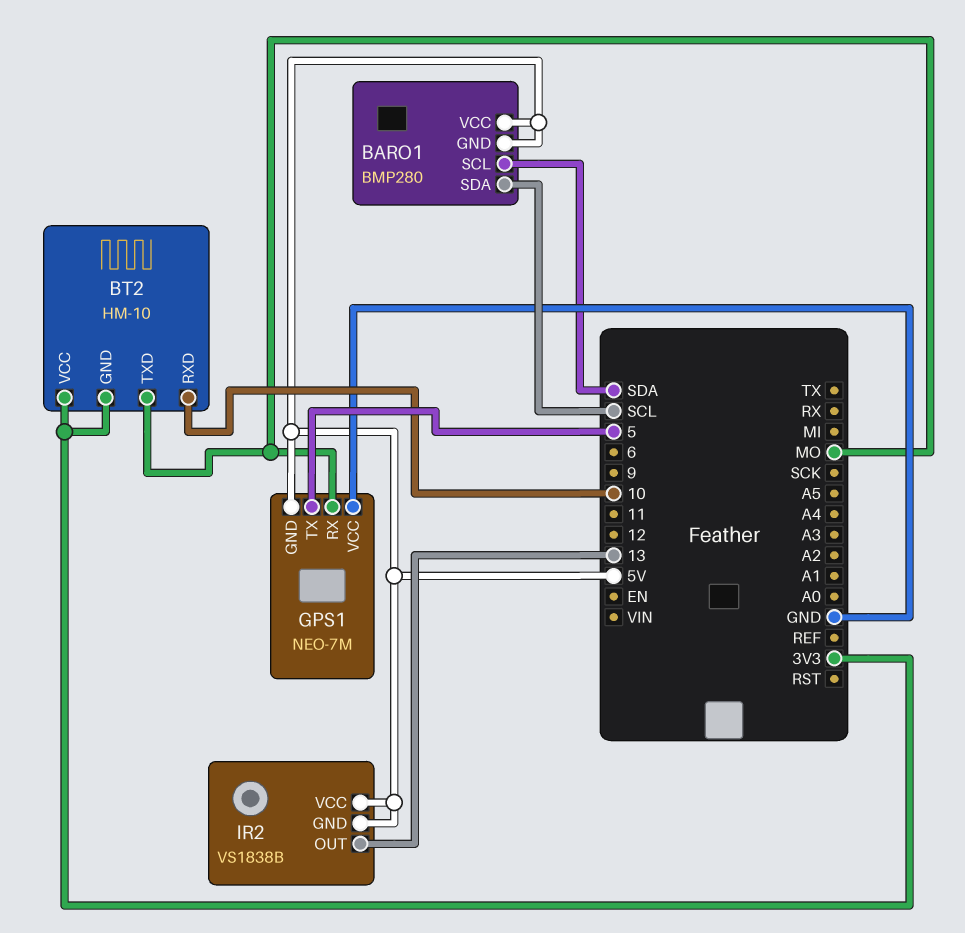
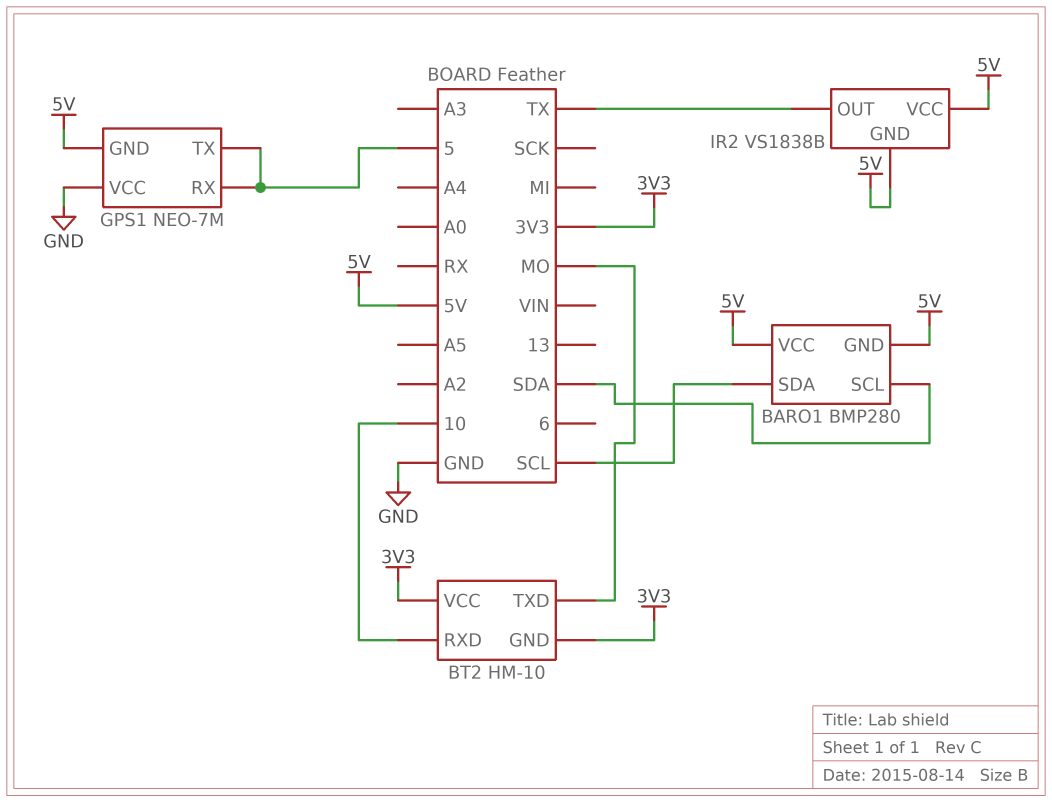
GPS1 pin RX: MO -> 5
IR2 pin OUT: 13 -> TX

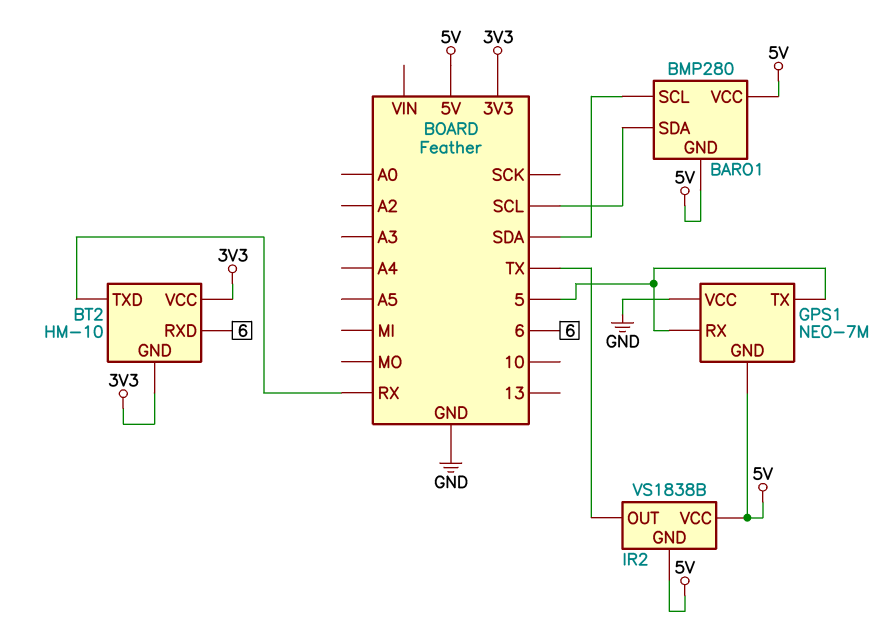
BT2 pin RXD: 10 -> 6
BT2 pin TXD: MO -> RX

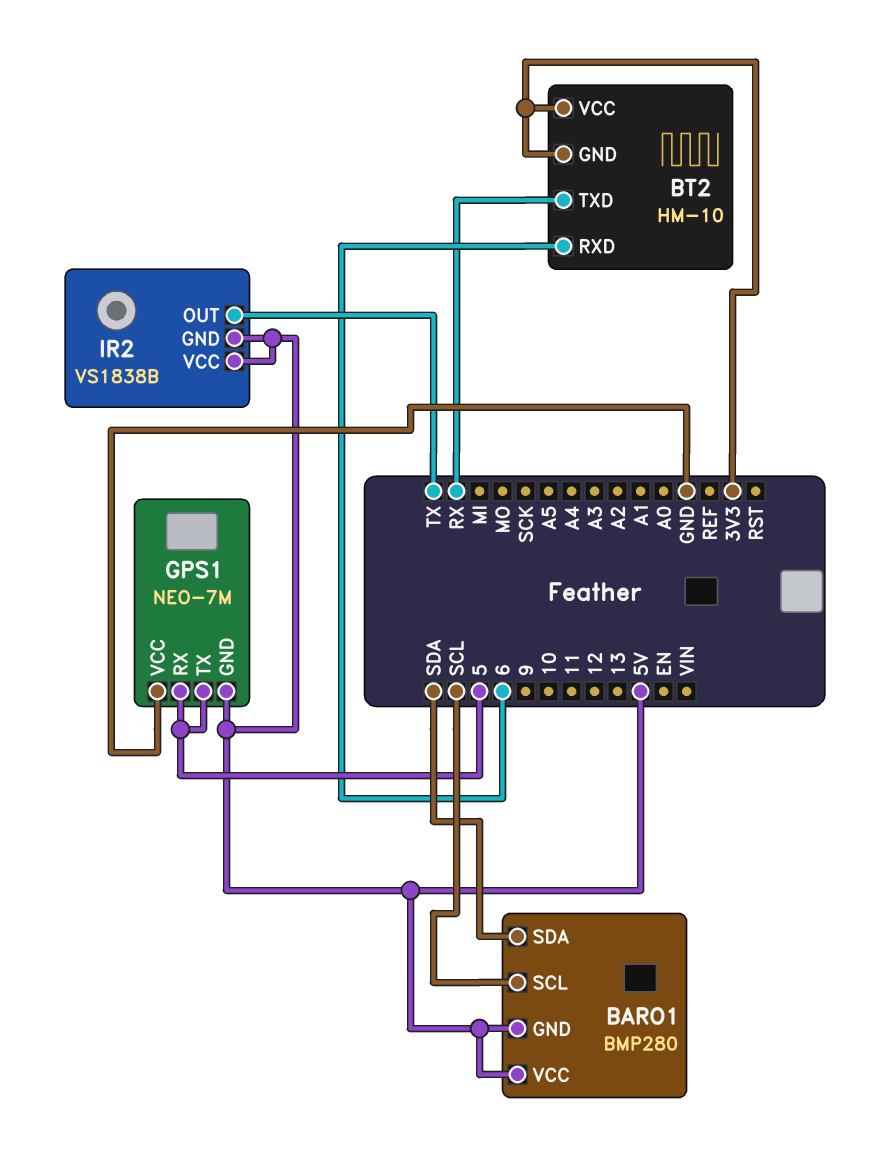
BARO1 pin SCL: SDA -> SCL
BARO1 pin SDA: SCL -> SDA

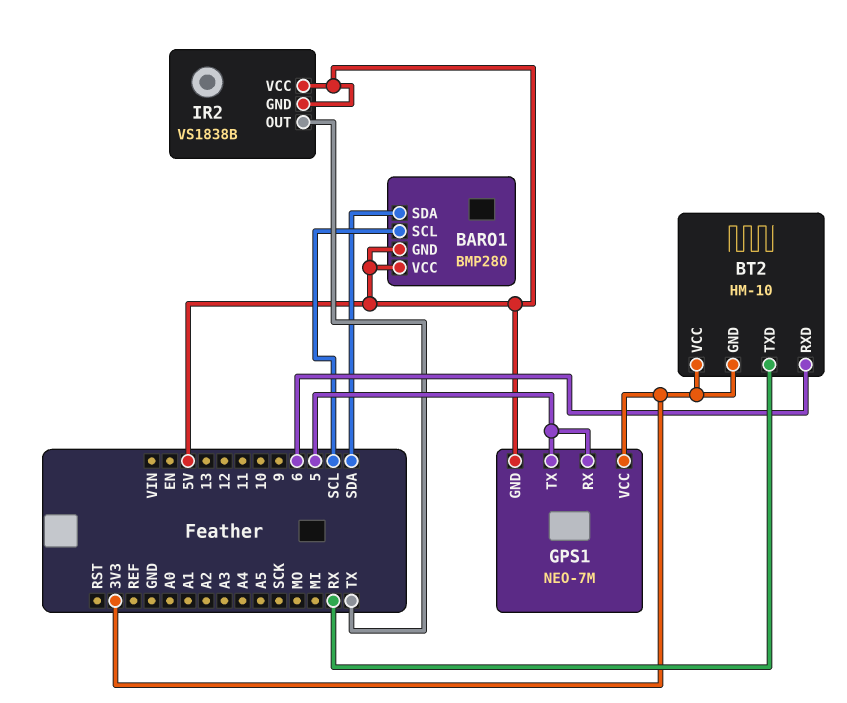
GPS1 pin VCC: GND -> 3V3

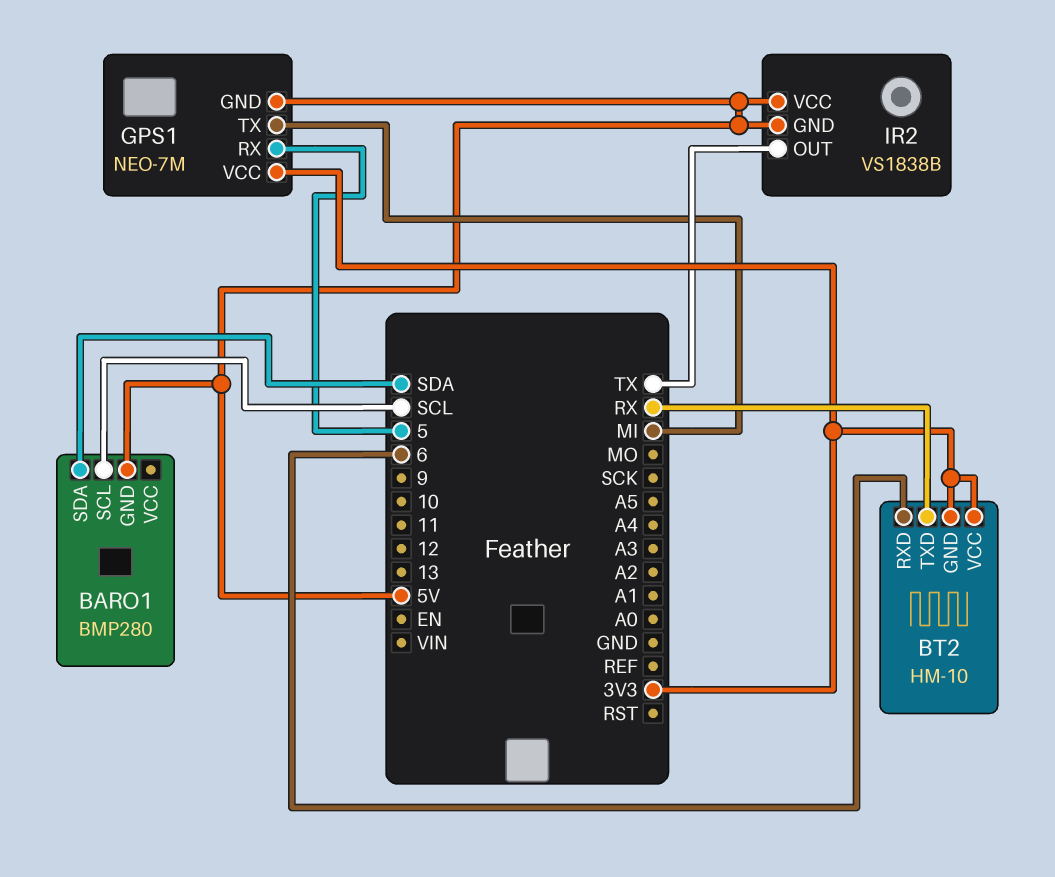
BARO1 pin VCC: 5V -> none
GPS1 pin TX: 5 -> MI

» Problem description:
Copy out the records exactly. Do not include the pictures.

» Result for this exercise:
GPS1 pin RX: MO -> 5
IR2 pin OUT: 13 -> TX

BT2 pin RXD: 10 -> 6
BT2 pin TXD: MO -> RX

BARO1 pin SCL: SDA -> SCL
BARO1 pin SDA: SCL -> SDA

GPS1 pin VCC: GND -> 3V3

BARO1 pin VCC: 5V -> none
GPS1 pin TX: 5 -> MI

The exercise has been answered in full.